WHAT TO WORK ON
The reply should contain every line of the data, repeated exactly, and no pictures.

PROVIDED DATA
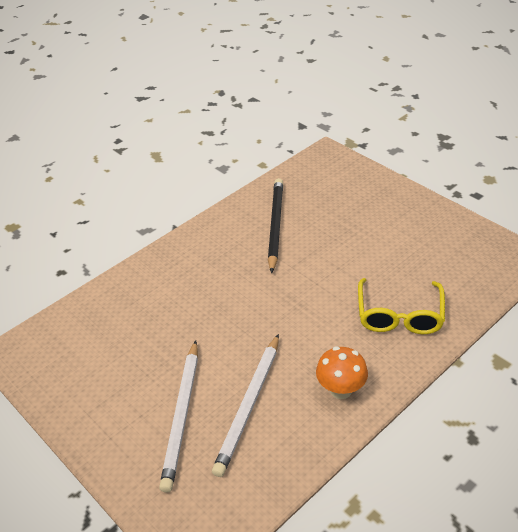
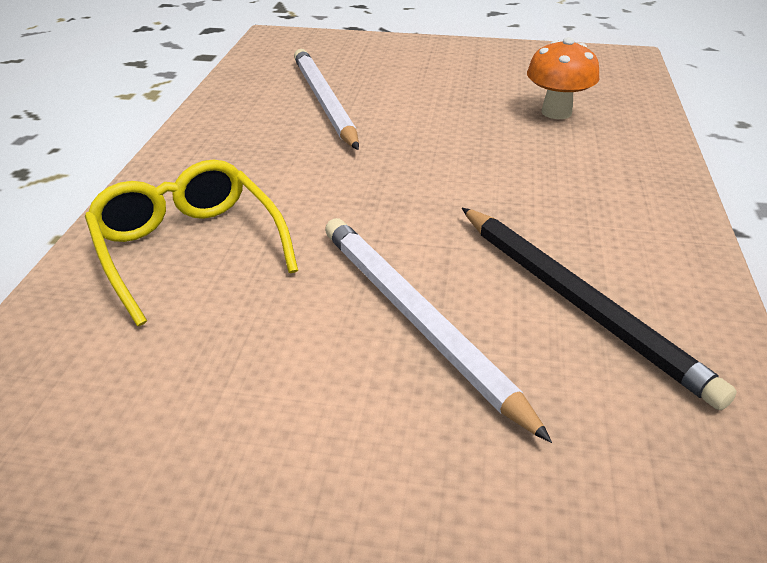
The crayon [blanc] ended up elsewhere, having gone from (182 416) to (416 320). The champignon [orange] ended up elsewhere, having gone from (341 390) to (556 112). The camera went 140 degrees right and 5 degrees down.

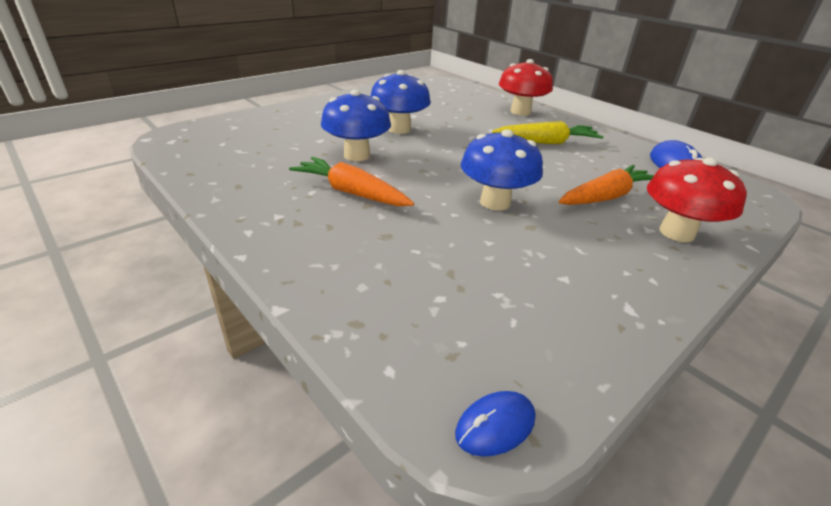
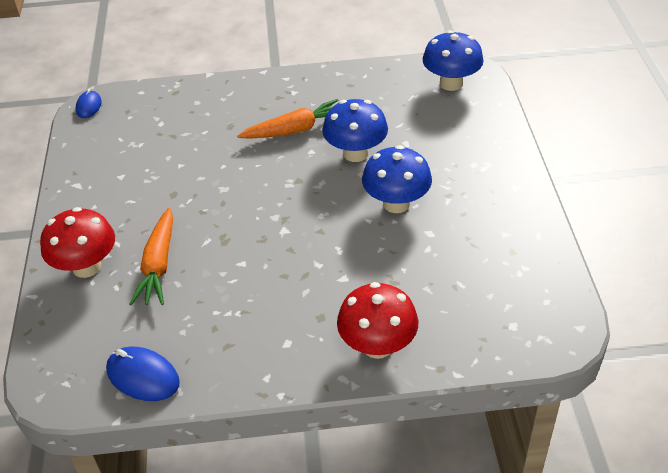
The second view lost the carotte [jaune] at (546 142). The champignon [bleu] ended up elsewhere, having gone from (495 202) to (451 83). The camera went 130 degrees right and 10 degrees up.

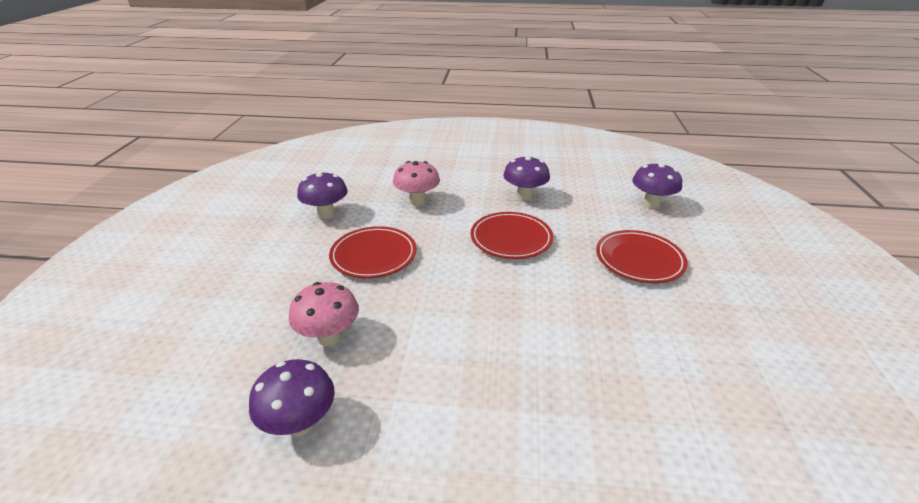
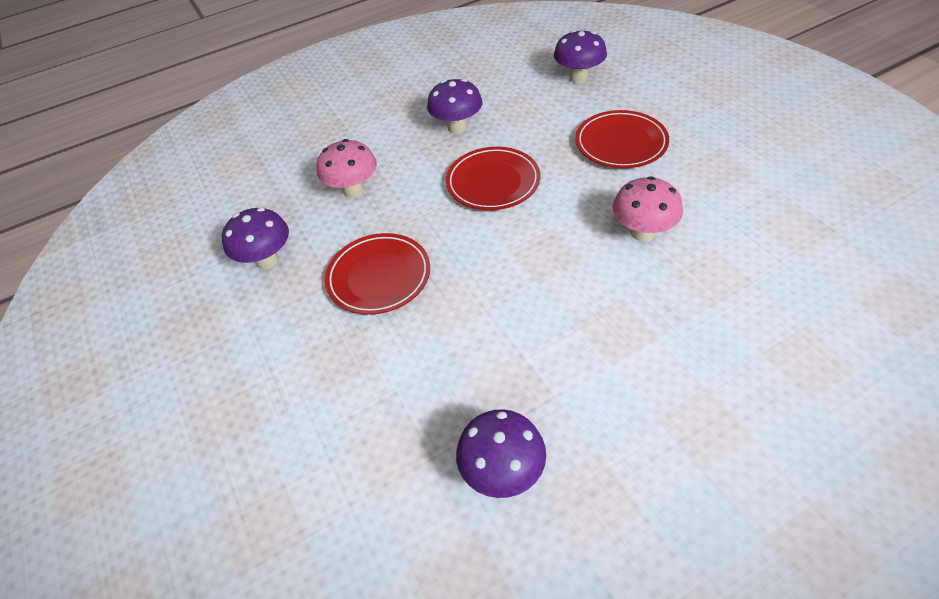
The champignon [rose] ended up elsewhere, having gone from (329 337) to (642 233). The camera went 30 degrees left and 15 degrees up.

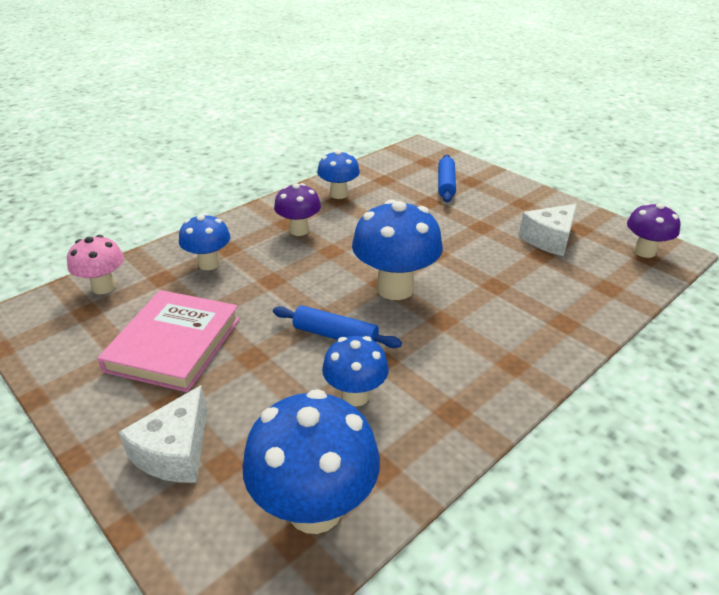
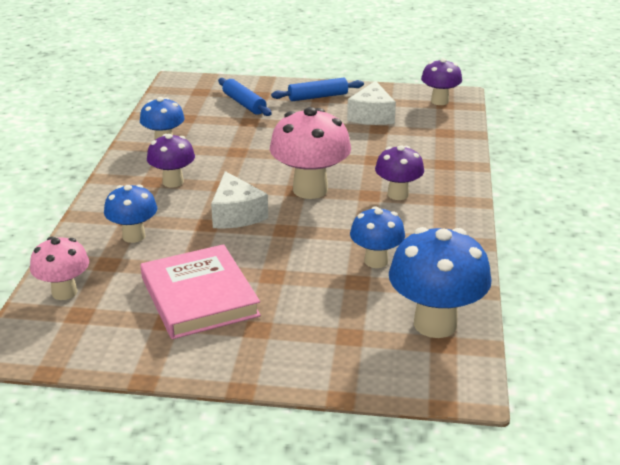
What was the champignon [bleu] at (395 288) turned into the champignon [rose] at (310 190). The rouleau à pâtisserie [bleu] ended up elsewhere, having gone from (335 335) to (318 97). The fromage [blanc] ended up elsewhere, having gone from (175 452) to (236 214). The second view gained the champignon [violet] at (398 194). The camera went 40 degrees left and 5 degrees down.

RESPONSE TO THIS EXERCISE
The crayon [blanc] ended up elsewhere, having gone from (182 416) to (416 320). The champignon [orange] ended up elsewhere, having gone from (341 390) to (556 112). The camera went 140 degrees right and 5 degrees down.

The second view lost the carotte [jaune] at (546 142). The champignon [bleu] ended up elsewhere, having gone from (495 202) to (451 83). The camera went 130 degrees right and 10 degrees up.

The champignon [rose] ended up elsewhere, having gone from (329 337) to (642 233). The camera went 30 degrees left and 15 degrees up.

What was the champignon [bleu] at (395 288) turned into the champignon [rose] at (310 190). The rouleau à pâtisserie [bleu] ended up elsewhere, having gone from (335 335) to (318 97). The fromage [blanc] ended up elsewhere, having gone from (175 452) to (236 214). The second view gained the champignon [violet] at (398 194). The camera went 40 degrees left and 5 degrees down.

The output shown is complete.